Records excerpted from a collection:
# # # # #

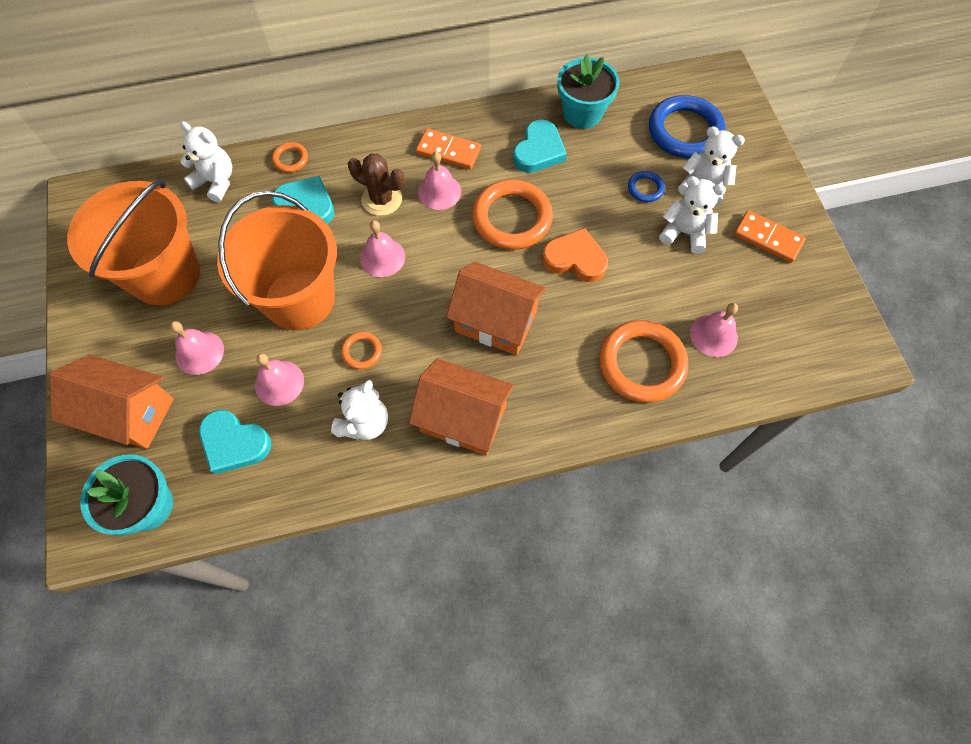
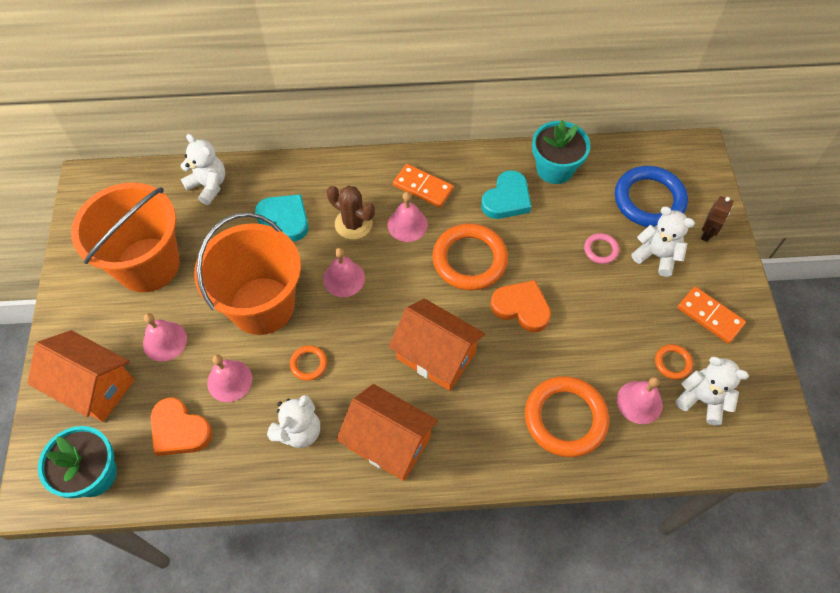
camera: 10 degrees right, 5 degrees down
turquoise heart [199,410,271,474] -> orange heart [151,398,213,456]
orange ring [272,142,308,172] -> orange ring moved to [655,344,693,380]
blue ring [628,171,665,202] -> pink ring [584,233,619,264]
white teddy bear [659,176,726,254] -> white teddy bear moved to [675,357,749,425]
none -> brown robot [701,196,733,242]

# # # # #

What is needed: The entries above are to be copied exactly, with every picture left out.

Task response:
camera: 10 degrees right, 5 degrees down
turquoise heart [199,410,271,474] -> orange heart [151,398,213,456]
orange ring [272,142,308,172] -> orange ring moved to [655,344,693,380]
blue ring [628,171,665,202] -> pink ring [584,233,619,264]
white teddy bear [659,176,726,254] -> white teddy bear moved to [675,357,749,425]
none -> brown robot [701,196,733,242]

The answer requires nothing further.